_INSTRUCTION_.
While leaving the pictures out, set down only the lines from the one with "List objects with" through the end of the records, exactly as they stand.

[Items from a data source]
§

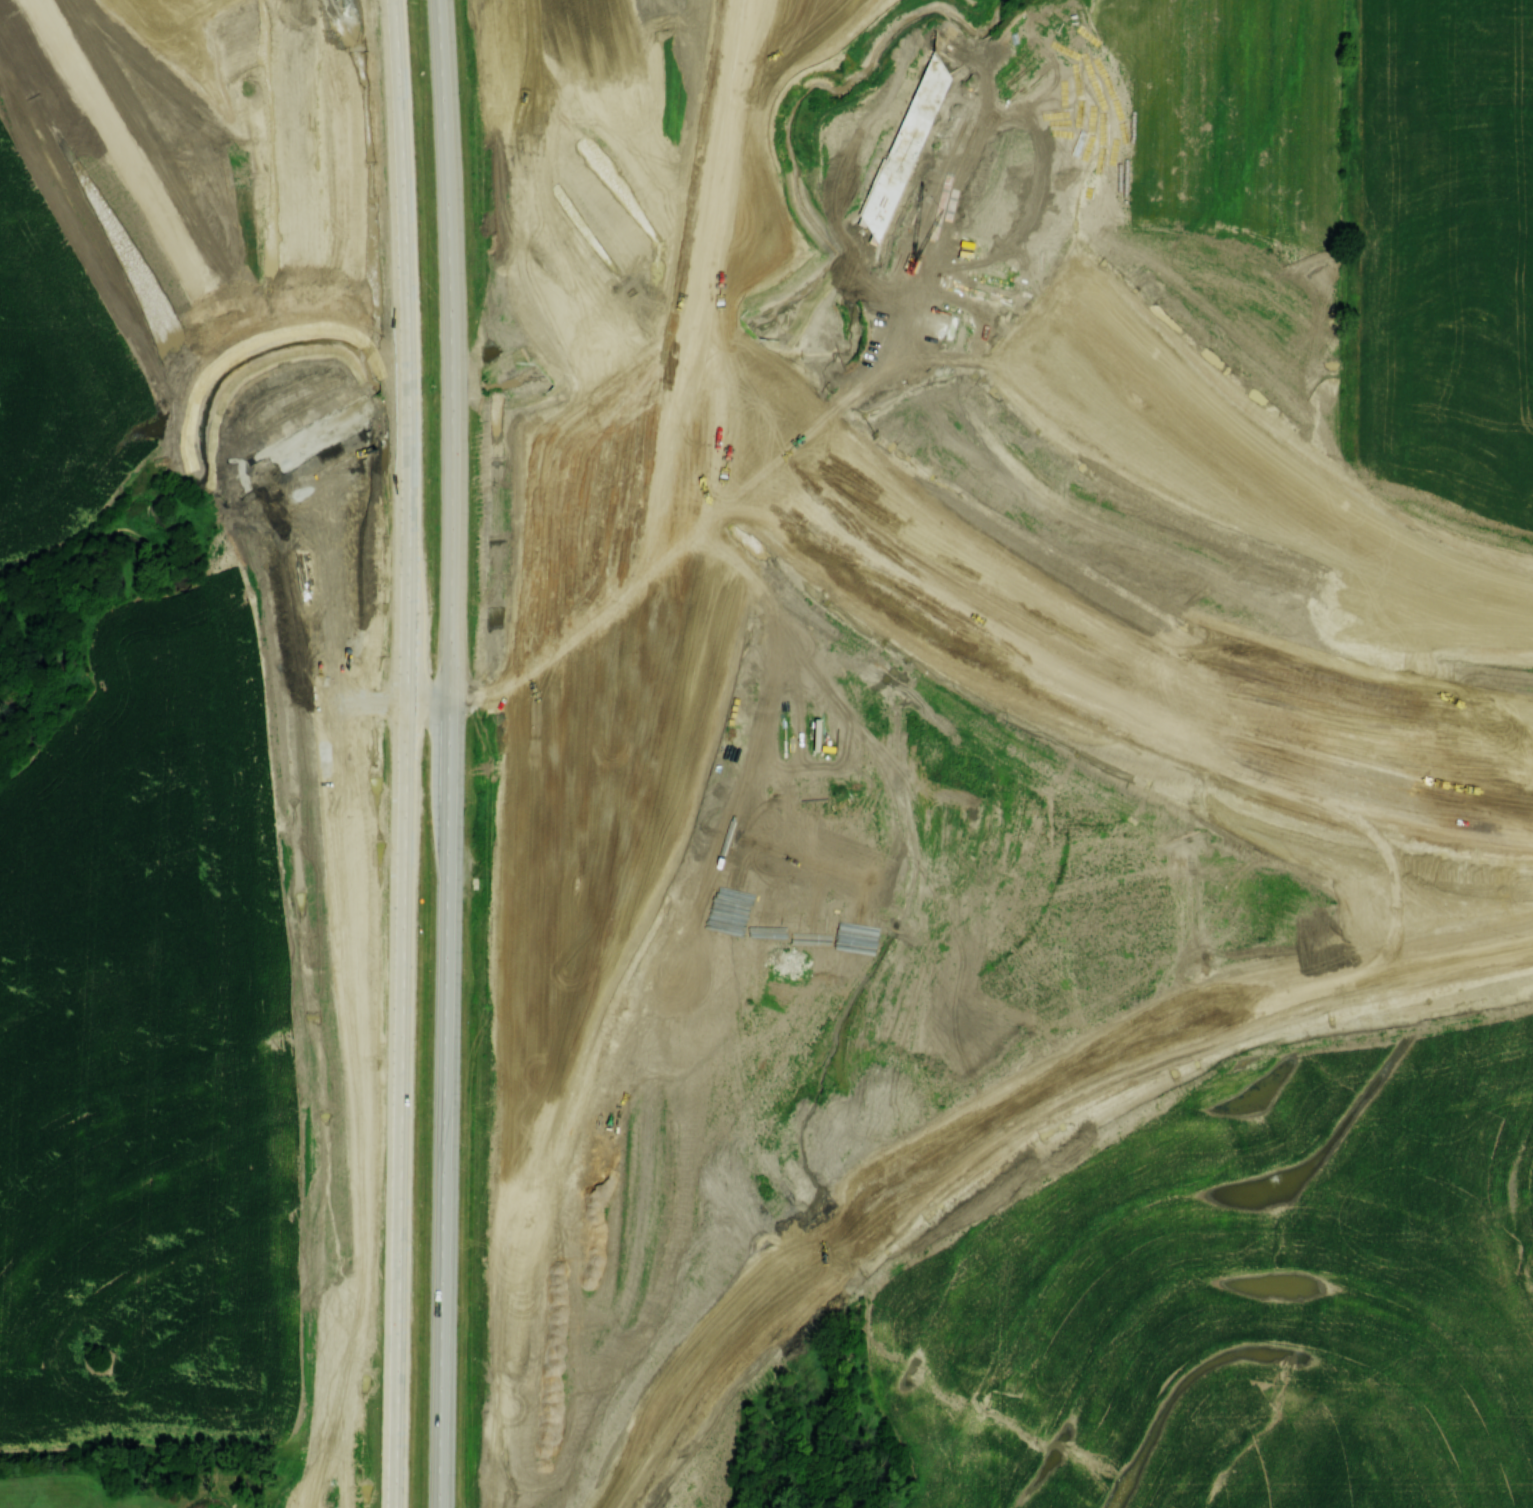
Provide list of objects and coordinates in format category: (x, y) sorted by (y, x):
building: (730, 25)
road: (585, 69)
road: (731, 130)
road: (604, 263)
road: (210, 296)
road: (688, 363)
crop: (57, 376)
road: (622, 564)
road: (645, 604)
crop: (150, 1052)
road: (371, 1063)
road: (541, 1124)

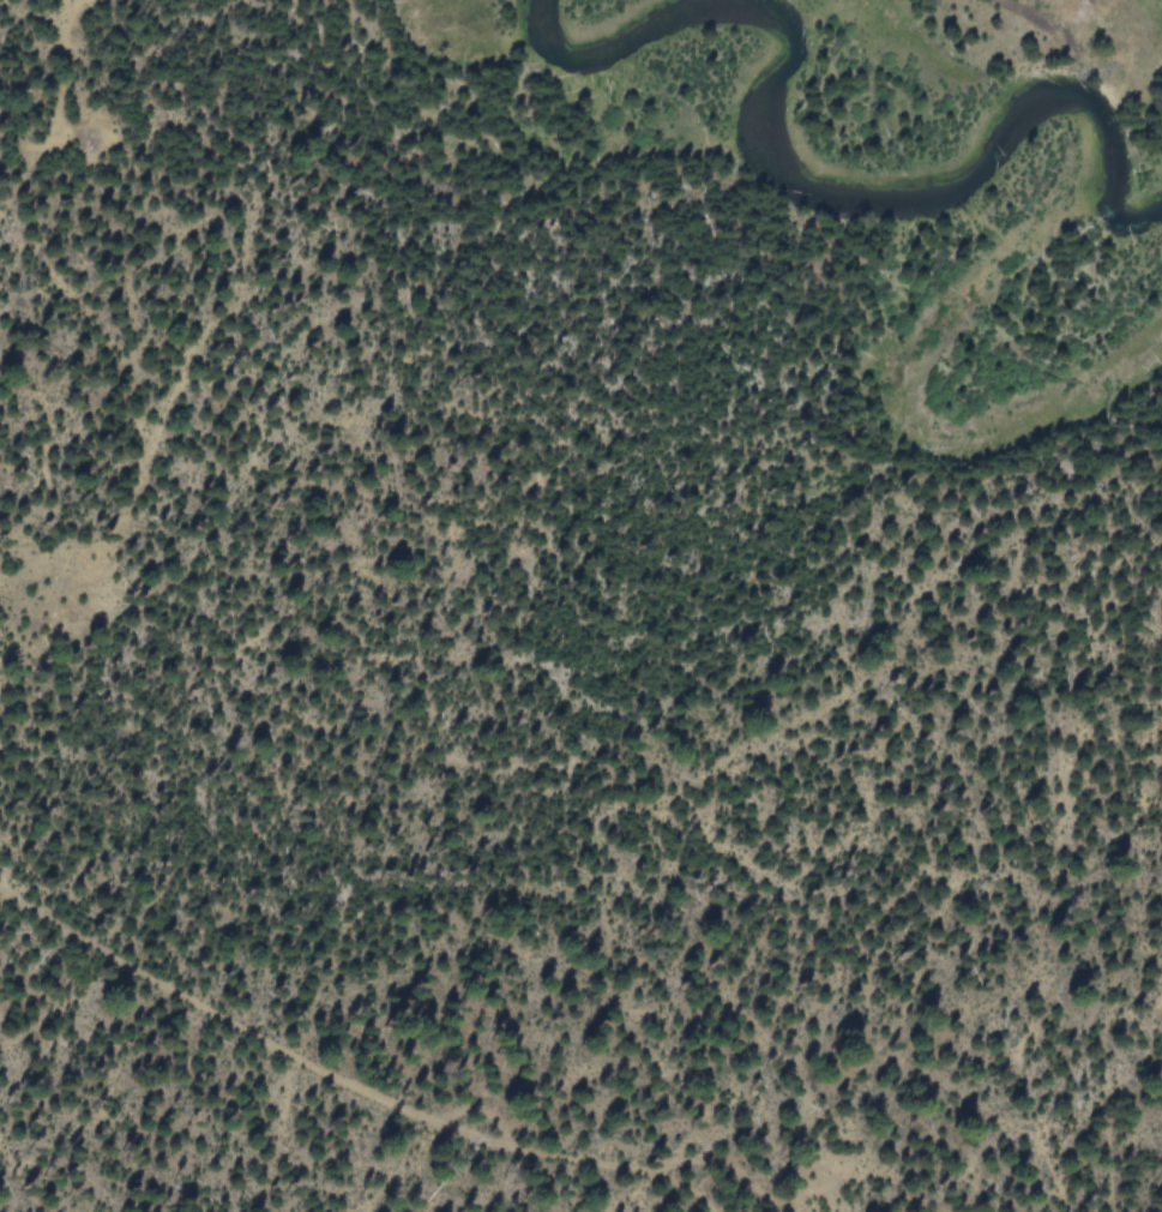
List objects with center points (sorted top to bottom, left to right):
river: (814, 199)
road: (348, 1075)
road: (21, 1176)

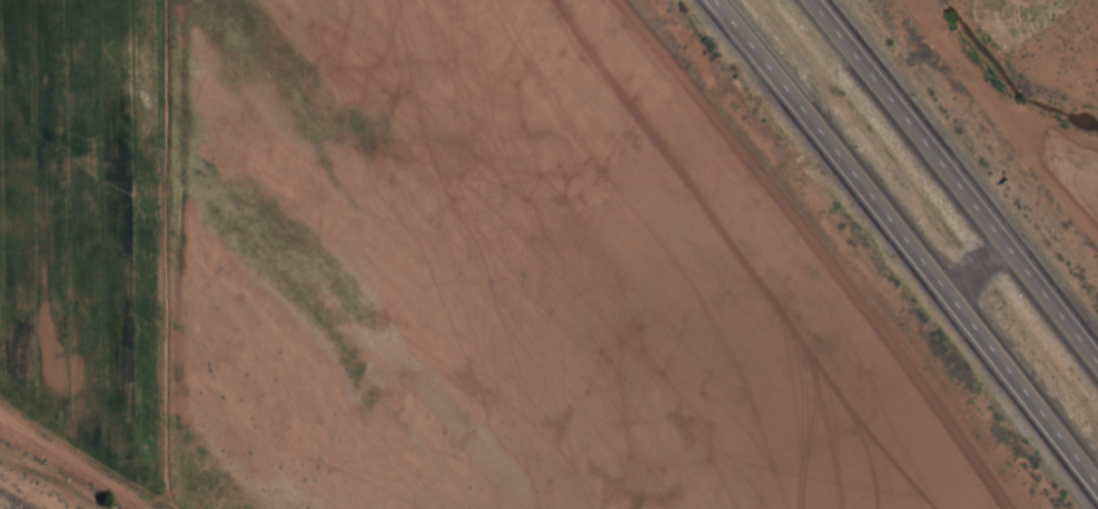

§

_EXPECTED OUTPUT_.
List objects with center points (sorted top to bottom, left to right):
river: (814, 199)
road: (348, 1075)
road: (21, 1176)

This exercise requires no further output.